● **WRITTEN PROBLEM**
In the material below, quote verbatim every line from the one containing "blue rectangle: moved 29 px left" through the end of the material, inclusive.
+-------+
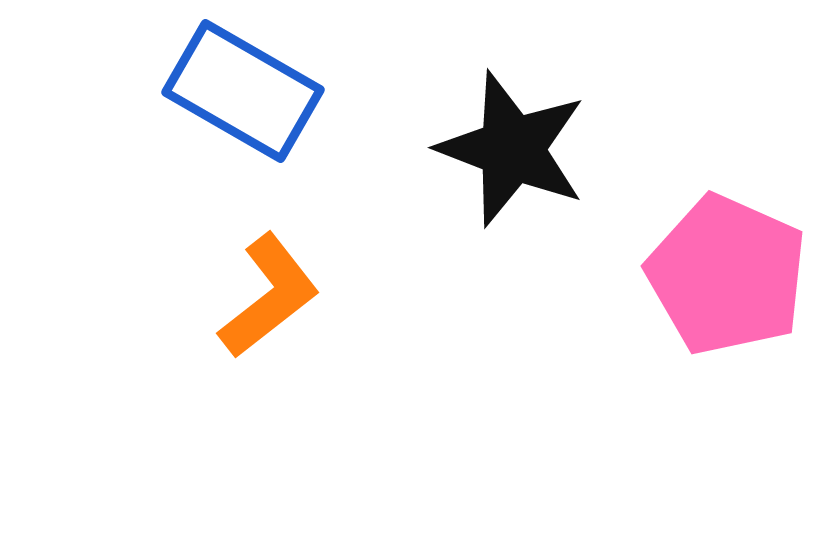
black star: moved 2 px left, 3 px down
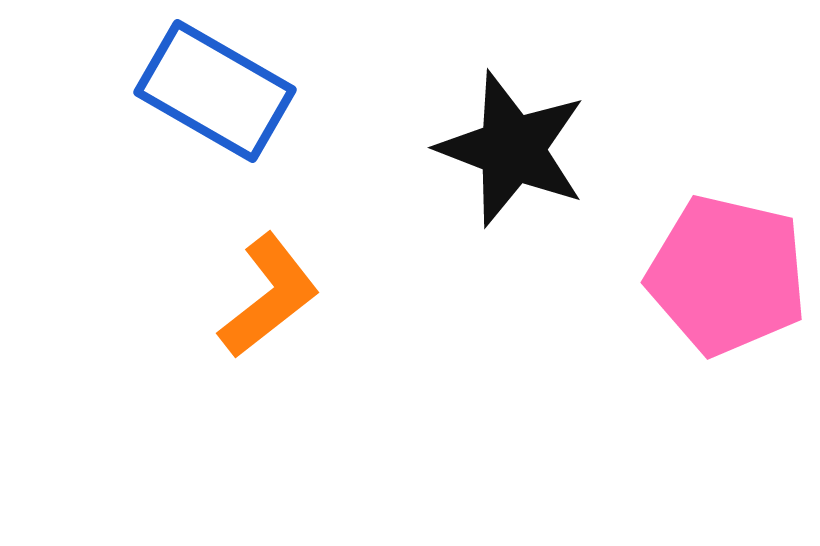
blue rectangle: moved 28 px left
pink pentagon: rotated 11 degrees counterclockwise
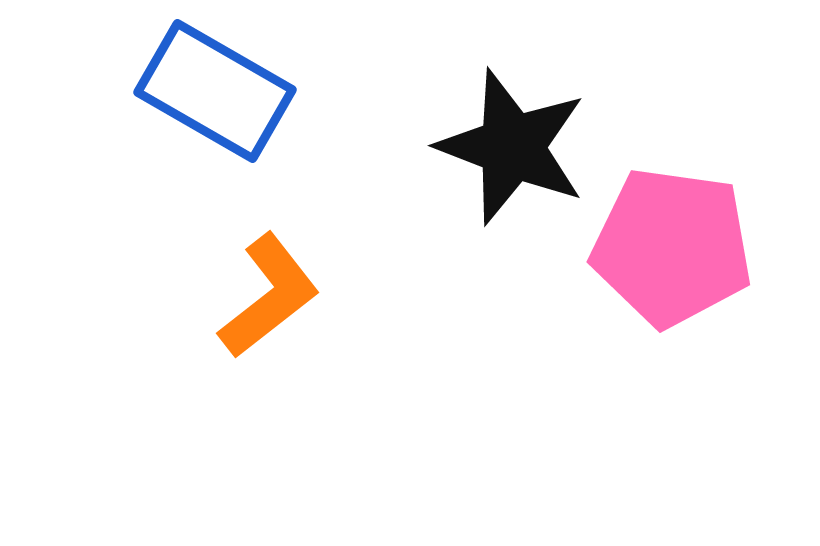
black star: moved 2 px up
pink pentagon: moved 55 px left, 28 px up; rotated 5 degrees counterclockwise
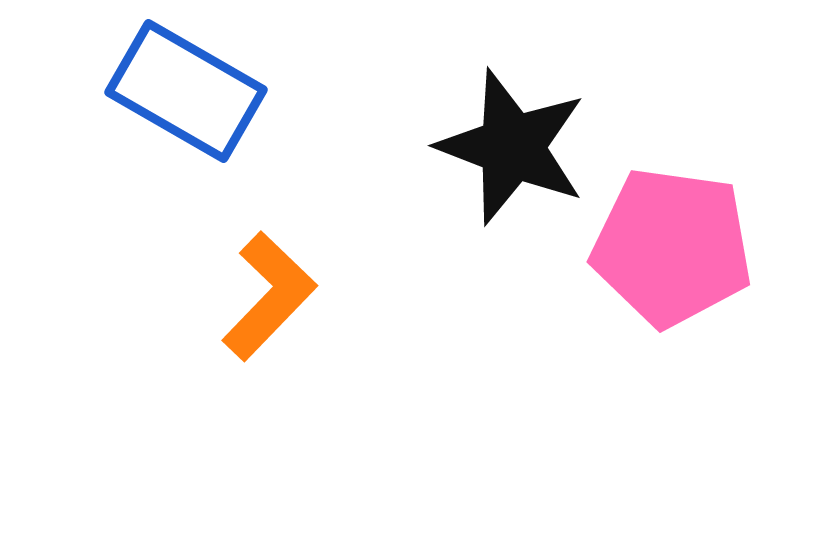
blue rectangle: moved 29 px left
orange L-shape: rotated 8 degrees counterclockwise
+-------+
● **SOLUTION TO THE EXERCISE**
blue rectangle: moved 29 px left
orange L-shape: rotated 8 degrees counterclockwise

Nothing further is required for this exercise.